▼▼▼
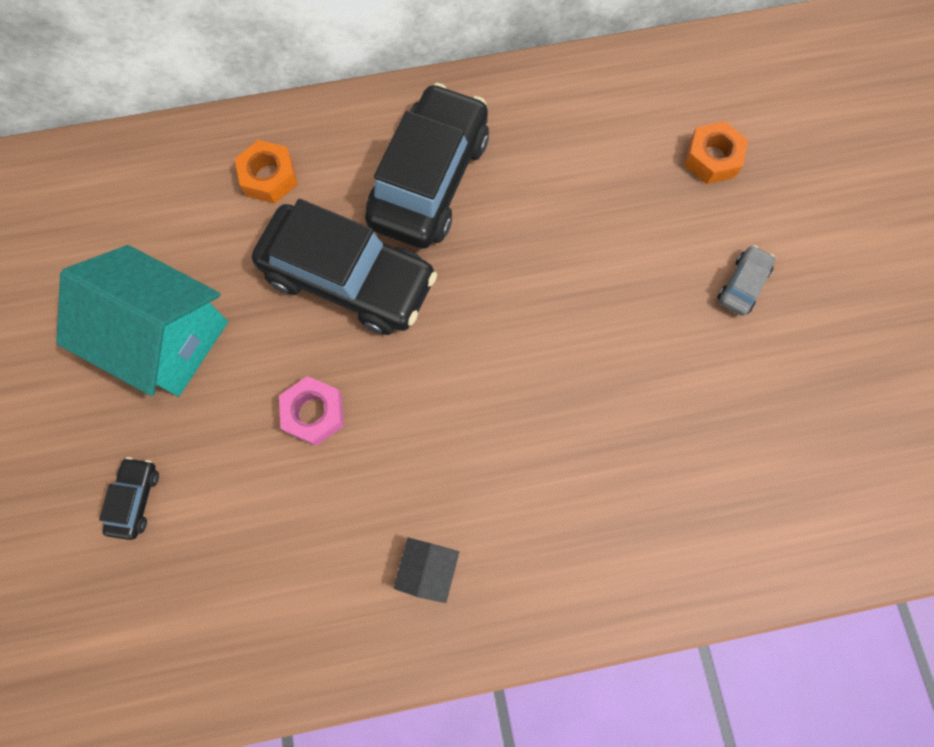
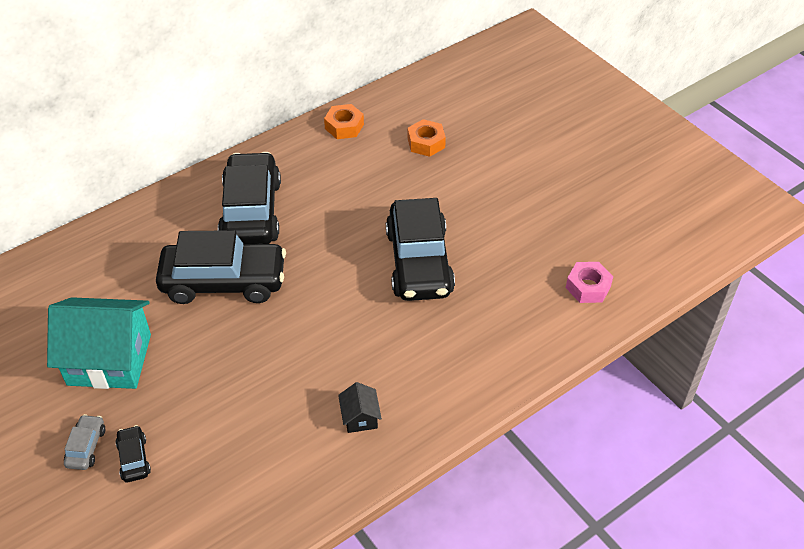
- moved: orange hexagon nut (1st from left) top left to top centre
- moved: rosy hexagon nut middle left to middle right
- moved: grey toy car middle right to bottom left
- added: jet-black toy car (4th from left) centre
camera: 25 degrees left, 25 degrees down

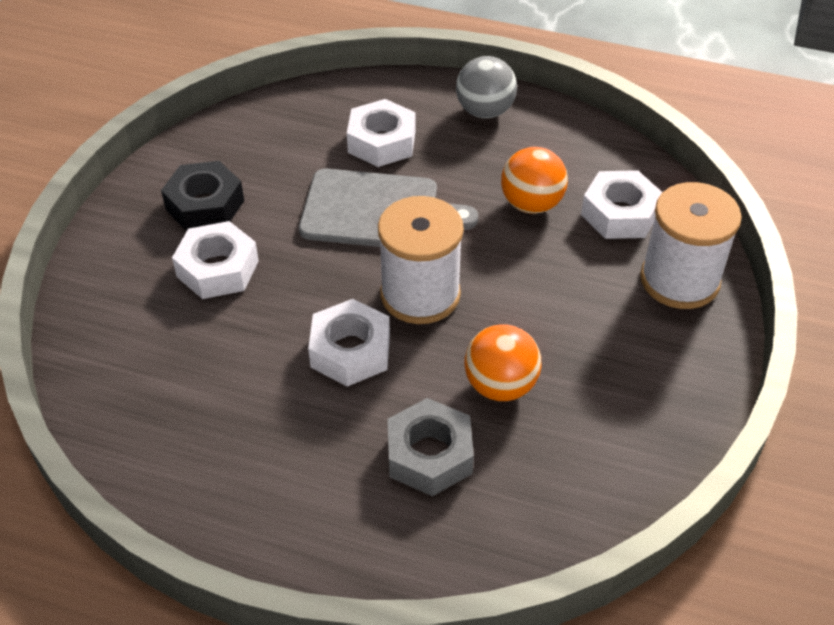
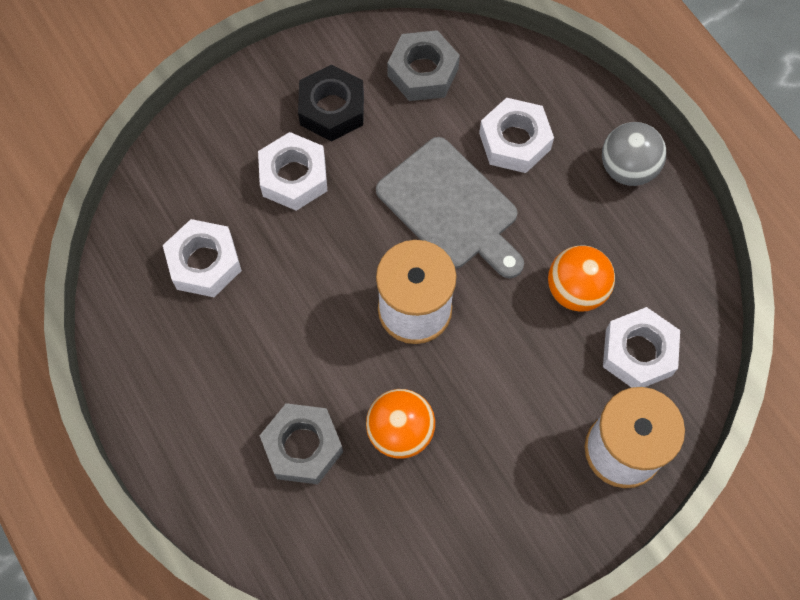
- moved: snow-white hexagon nut (2nd from left in the first image) centre to snow-white hexagon nut (1st from left) middle left
- added: grey hexagon nut (2nd from left) top centre
camera: 40 degrees right, 20 degrees up

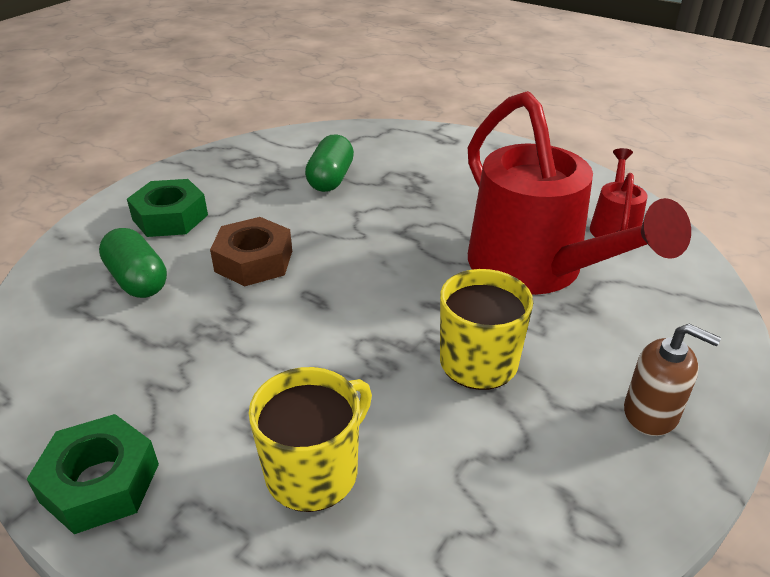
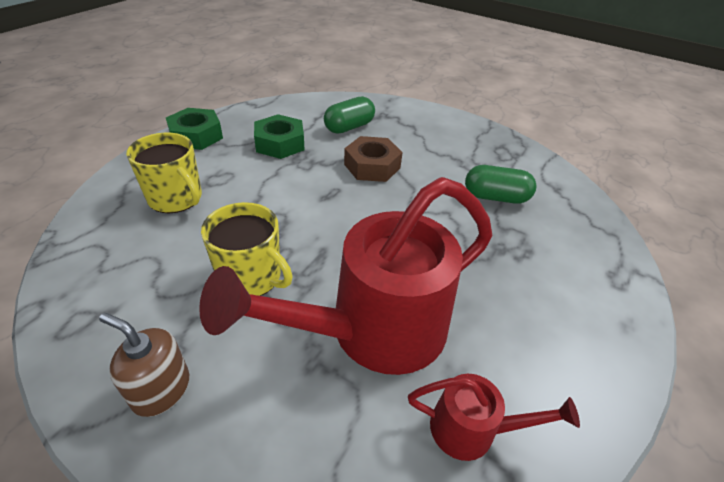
- moved: leaf-green hexagon nut (2nd from left) middle left to top centre
- turned: russet pump bottle middle right = bottom left 90 degrees clockwise
camera: 85 degrees right, 5 degrees up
▲▲▲
_Problem to work on_
Now copy each line of the entries that mentions "grey".

_The answer_
- moved: grey toy car middle right to bottom left
- added: grey hexagon nut (2nd from left) top centre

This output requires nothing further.